▸ TASK OBJECTIVE
To complete the exercise, write out all the data exactly.

▸ RECORDS SHOWN
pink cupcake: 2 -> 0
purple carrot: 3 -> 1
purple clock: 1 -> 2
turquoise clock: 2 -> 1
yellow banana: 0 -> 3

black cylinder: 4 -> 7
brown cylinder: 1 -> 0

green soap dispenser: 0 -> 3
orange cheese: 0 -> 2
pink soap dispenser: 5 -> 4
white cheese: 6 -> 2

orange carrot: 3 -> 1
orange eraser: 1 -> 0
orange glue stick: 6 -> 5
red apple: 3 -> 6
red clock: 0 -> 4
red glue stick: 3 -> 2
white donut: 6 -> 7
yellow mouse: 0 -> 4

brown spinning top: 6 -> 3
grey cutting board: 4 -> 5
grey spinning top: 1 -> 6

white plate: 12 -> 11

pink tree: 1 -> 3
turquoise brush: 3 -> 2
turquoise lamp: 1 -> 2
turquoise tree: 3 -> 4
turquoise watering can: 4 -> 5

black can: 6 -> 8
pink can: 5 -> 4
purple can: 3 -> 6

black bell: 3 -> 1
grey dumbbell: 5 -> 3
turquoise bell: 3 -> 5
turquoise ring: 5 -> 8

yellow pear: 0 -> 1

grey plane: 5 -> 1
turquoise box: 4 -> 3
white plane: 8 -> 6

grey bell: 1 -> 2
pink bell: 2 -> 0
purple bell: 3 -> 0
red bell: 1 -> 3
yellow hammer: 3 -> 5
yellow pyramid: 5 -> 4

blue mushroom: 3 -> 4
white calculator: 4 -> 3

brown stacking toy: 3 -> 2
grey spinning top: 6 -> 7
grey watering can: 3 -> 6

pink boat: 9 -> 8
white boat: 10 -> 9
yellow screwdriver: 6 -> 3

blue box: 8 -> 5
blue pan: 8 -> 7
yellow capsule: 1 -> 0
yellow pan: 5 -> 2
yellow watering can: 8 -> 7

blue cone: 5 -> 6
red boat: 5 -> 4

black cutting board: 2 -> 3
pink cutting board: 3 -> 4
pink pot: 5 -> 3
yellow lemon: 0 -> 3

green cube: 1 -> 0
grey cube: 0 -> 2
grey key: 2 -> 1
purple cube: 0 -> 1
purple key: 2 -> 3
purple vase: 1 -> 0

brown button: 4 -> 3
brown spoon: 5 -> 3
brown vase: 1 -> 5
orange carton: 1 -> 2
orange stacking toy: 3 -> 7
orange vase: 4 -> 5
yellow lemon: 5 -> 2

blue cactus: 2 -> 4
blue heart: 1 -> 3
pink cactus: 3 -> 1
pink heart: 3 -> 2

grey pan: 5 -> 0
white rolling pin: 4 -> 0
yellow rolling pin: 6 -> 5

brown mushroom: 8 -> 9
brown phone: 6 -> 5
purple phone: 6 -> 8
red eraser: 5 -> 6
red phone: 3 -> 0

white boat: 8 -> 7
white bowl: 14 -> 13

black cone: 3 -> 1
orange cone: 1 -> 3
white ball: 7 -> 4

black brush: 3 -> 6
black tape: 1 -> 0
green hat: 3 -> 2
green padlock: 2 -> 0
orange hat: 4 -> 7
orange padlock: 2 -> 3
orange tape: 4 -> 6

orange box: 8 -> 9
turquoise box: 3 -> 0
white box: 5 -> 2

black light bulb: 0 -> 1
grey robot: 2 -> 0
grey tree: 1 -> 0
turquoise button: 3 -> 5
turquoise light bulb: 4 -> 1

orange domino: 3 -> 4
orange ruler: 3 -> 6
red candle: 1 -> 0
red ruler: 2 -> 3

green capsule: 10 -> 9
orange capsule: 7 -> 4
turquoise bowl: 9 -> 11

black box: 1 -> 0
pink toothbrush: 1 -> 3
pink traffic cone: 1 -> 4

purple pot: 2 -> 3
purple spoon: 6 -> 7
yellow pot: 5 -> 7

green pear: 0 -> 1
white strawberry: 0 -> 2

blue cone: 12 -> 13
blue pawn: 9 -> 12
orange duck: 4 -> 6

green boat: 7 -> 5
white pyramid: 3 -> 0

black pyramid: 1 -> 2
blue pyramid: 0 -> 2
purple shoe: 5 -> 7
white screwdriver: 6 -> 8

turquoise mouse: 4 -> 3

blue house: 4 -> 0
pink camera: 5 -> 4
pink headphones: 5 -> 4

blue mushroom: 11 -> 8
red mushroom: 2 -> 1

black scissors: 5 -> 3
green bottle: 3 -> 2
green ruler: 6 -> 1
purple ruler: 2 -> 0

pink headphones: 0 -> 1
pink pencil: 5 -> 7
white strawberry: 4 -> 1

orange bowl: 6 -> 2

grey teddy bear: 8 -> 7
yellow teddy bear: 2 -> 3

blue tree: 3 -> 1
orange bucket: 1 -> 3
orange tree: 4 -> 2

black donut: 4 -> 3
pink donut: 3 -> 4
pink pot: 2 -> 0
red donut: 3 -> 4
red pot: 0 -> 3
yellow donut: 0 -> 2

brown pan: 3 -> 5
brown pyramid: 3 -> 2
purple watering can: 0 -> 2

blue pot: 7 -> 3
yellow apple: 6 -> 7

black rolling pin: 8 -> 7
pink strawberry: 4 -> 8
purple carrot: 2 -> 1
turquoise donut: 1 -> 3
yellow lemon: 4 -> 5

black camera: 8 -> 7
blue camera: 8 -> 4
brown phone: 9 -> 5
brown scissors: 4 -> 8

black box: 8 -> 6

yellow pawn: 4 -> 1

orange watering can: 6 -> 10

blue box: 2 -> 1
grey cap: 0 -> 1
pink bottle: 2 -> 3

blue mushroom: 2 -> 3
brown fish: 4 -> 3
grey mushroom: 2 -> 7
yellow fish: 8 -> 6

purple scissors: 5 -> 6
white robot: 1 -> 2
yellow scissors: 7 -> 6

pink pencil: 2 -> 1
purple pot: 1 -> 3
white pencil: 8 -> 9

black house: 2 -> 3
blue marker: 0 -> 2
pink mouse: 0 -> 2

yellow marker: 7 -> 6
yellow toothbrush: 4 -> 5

▸ EXERCISE ANSWER
pink cupcake: 2 -> 0
purple carrot: 3 -> 1
purple clock: 1 -> 2
turquoise clock: 2 -> 1
yellow banana: 0 -> 3

black cylinder: 4 -> 7
brown cylinder: 1 -> 0

green soap dispenser: 0 -> 3
orange cheese: 0 -> 2
pink soap dispenser: 5 -> 4
white cheese: 6 -> 2

orange carrot: 3 -> 1
orange eraser: 1 -> 0
orange glue stick: 6 -> 5
red apple: 3 -> 6
red clock: 0 -> 4
red glue stick: 3 -> 2
white donut: 6 -> 7
yellow mouse: 0 -> 4

brown spinning top: 6 -> 3
grey cutting board: 4 -> 5
grey spinning top: 1 -> 6

white plate: 12 -> 11

pink tree: 1 -> 3
turquoise brush: 3 -> 2
turquoise lamp: 1 -> 2
turquoise tree: 3 -> 4
turquoise watering can: 4 -> 5

black can: 6 -> 8
pink can: 5 -> 4
purple can: 3 -> 6

black bell: 3 -> 1
grey dumbbell: 5 -> 3
turquoise bell: 3 -> 5
turquoise ring: 5 -> 8

yellow pear: 0 -> 1

grey plane: 5 -> 1
turquoise box: 4 -> 3
white plane: 8 -> 6

grey bell: 1 -> 2
pink bell: 2 -> 0
purple bell: 3 -> 0
red bell: 1 -> 3
yellow hammer: 3 -> 5
yellow pyramid: 5 -> 4

blue mushroom: 3 -> 4
white calculator: 4 -> 3

brown stacking toy: 3 -> 2
grey spinning top: 6 -> 7
grey watering can: 3 -> 6

pink boat: 9 -> 8
white boat: 10 -> 9
yellow screwdriver: 6 -> 3

blue box: 8 -> 5
blue pan: 8 -> 7
yellow capsule: 1 -> 0
yellow pan: 5 -> 2
yellow watering can: 8 -> 7

blue cone: 5 -> 6
red boat: 5 -> 4

black cutting board: 2 -> 3
pink cutting board: 3 -> 4
pink pot: 5 -> 3
yellow lemon: 0 -> 3

green cube: 1 -> 0
grey cube: 0 -> 2
grey key: 2 -> 1
purple cube: 0 -> 1
purple key: 2 -> 3
purple vase: 1 -> 0

brown button: 4 -> 3
brown spoon: 5 -> 3
brown vase: 1 -> 5
orange carton: 1 -> 2
orange stacking toy: 3 -> 7
orange vase: 4 -> 5
yellow lemon: 5 -> 2

blue cactus: 2 -> 4
blue heart: 1 -> 3
pink cactus: 3 -> 1
pink heart: 3 -> 2

grey pan: 5 -> 0
white rolling pin: 4 -> 0
yellow rolling pin: 6 -> 5

brown mushroom: 8 -> 9
brown phone: 6 -> 5
purple phone: 6 -> 8
red eraser: 5 -> 6
red phone: 3 -> 0

white boat: 8 -> 7
white bowl: 14 -> 13

black cone: 3 -> 1
orange cone: 1 -> 3
white ball: 7 -> 4

black brush: 3 -> 6
black tape: 1 -> 0
green hat: 3 -> 2
green padlock: 2 -> 0
orange hat: 4 -> 7
orange padlock: 2 -> 3
orange tape: 4 -> 6

orange box: 8 -> 9
turquoise box: 3 -> 0
white box: 5 -> 2

black light bulb: 0 -> 1
grey robot: 2 -> 0
grey tree: 1 -> 0
turquoise button: 3 -> 5
turquoise light bulb: 4 -> 1

orange domino: 3 -> 4
orange ruler: 3 -> 6
red candle: 1 -> 0
red ruler: 2 -> 3

green capsule: 10 -> 9
orange capsule: 7 -> 4
turquoise bowl: 9 -> 11

black box: 1 -> 0
pink toothbrush: 1 -> 3
pink traffic cone: 1 -> 4

purple pot: 2 -> 3
purple spoon: 6 -> 7
yellow pot: 5 -> 7

green pear: 0 -> 1
white strawberry: 0 -> 2

blue cone: 12 -> 13
blue pawn: 9 -> 12
orange duck: 4 -> 6

green boat: 7 -> 5
white pyramid: 3 -> 0

black pyramid: 1 -> 2
blue pyramid: 0 -> 2
purple shoe: 5 -> 7
white screwdriver: 6 -> 8

turquoise mouse: 4 -> 3

blue house: 4 -> 0
pink camera: 5 -> 4
pink headphones: 5 -> 4

blue mushroom: 11 -> 8
red mushroom: 2 -> 1

black scissors: 5 -> 3
green bottle: 3 -> 2
green ruler: 6 -> 1
purple ruler: 2 -> 0

pink headphones: 0 -> 1
pink pencil: 5 -> 7
white strawberry: 4 -> 1

orange bowl: 6 -> 2

grey teddy bear: 8 -> 7
yellow teddy bear: 2 -> 3

blue tree: 3 -> 1
orange bucket: 1 -> 3
orange tree: 4 -> 2

black donut: 4 -> 3
pink donut: 3 -> 4
pink pot: 2 -> 0
red donut: 3 -> 4
red pot: 0 -> 3
yellow donut: 0 -> 2

brown pan: 3 -> 5
brown pyramid: 3 -> 2
purple watering can: 0 -> 2

blue pot: 7 -> 3
yellow apple: 6 -> 7

black rolling pin: 8 -> 7
pink strawberry: 4 -> 8
purple carrot: 2 -> 1
turquoise donut: 1 -> 3
yellow lemon: 4 -> 5

black camera: 8 -> 7
blue camera: 8 -> 4
brown phone: 9 -> 5
brown scissors: 4 -> 8

black box: 8 -> 6

yellow pawn: 4 -> 1

orange watering can: 6 -> 10

blue box: 2 -> 1
grey cap: 0 -> 1
pink bottle: 2 -> 3

blue mushroom: 2 -> 3
brown fish: 4 -> 3
grey mushroom: 2 -> 7
yellow fish: 8 -> 6

purple scissors: 5 -> 6
white robot: 1 -> 2
yellow scissors: 7 -> 6

pink pencil: 2 -> 1
purple pot: 1 -> 3
white pencil: 8 -> 9

black house: 2 -> 3
blue marker: 0 -> 2
pink mouse: 0 -> 2

yellow marker: 7 -> 6
yellow toothbrush: 4 -> 5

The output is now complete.